* [What to produce]
Once you reach the line containing "in black (355,344)" in the entries below, write out that line and each one after it down to the line containing "in turquoise (807,221)", exactly and with nothing added.

(Coordinate-based object records)

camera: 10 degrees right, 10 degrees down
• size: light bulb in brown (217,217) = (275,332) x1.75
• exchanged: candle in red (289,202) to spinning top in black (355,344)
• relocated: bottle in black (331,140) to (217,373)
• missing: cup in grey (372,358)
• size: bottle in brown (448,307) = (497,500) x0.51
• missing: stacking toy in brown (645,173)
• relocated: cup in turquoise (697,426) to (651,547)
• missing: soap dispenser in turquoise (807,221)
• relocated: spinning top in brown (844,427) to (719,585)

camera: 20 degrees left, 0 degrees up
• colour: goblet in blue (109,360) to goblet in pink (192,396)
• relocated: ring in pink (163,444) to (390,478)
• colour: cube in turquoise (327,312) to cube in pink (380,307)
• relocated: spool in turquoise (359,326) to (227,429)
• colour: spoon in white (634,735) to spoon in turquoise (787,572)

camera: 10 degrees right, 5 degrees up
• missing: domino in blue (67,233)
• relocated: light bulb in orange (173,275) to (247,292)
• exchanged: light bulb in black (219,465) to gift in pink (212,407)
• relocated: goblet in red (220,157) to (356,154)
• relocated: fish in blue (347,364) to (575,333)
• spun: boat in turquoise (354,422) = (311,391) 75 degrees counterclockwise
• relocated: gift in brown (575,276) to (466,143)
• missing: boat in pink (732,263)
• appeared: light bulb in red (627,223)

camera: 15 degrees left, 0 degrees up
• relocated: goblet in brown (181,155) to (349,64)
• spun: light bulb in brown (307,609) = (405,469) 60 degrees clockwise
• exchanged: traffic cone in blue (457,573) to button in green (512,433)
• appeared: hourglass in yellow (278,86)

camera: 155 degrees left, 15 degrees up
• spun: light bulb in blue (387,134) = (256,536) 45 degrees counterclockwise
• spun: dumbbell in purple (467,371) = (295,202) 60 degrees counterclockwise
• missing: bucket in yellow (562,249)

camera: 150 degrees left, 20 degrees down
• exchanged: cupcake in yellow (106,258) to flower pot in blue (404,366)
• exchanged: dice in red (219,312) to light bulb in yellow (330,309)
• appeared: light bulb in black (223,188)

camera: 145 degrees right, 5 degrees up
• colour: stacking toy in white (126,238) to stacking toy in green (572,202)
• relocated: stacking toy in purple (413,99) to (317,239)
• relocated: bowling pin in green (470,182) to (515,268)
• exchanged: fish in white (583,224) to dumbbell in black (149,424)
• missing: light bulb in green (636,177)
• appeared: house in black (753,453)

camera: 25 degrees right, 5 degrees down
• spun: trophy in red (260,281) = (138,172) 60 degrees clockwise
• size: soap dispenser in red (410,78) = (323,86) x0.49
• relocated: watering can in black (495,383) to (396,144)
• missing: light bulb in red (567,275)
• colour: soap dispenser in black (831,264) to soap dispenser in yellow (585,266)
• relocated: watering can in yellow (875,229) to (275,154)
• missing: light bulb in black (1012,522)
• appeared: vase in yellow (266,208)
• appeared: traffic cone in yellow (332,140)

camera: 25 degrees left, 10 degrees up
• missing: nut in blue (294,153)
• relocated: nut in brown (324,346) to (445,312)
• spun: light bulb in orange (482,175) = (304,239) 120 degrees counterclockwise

* [Task answer]
• exchanged: candle in red (289,202) to spinning top in black (355,344)
• relocated: bottle in black (331,140) to (217,373)
• missing: cup in grey (372,358)
• size: bottle in brown (448,307) = (497,500) x0.51
• missing: stacking toy in brown (645,173)
• relocated: cup in turquoise (697,426) to (651,547)
• missing: soap dispenser in turquoise (807,221)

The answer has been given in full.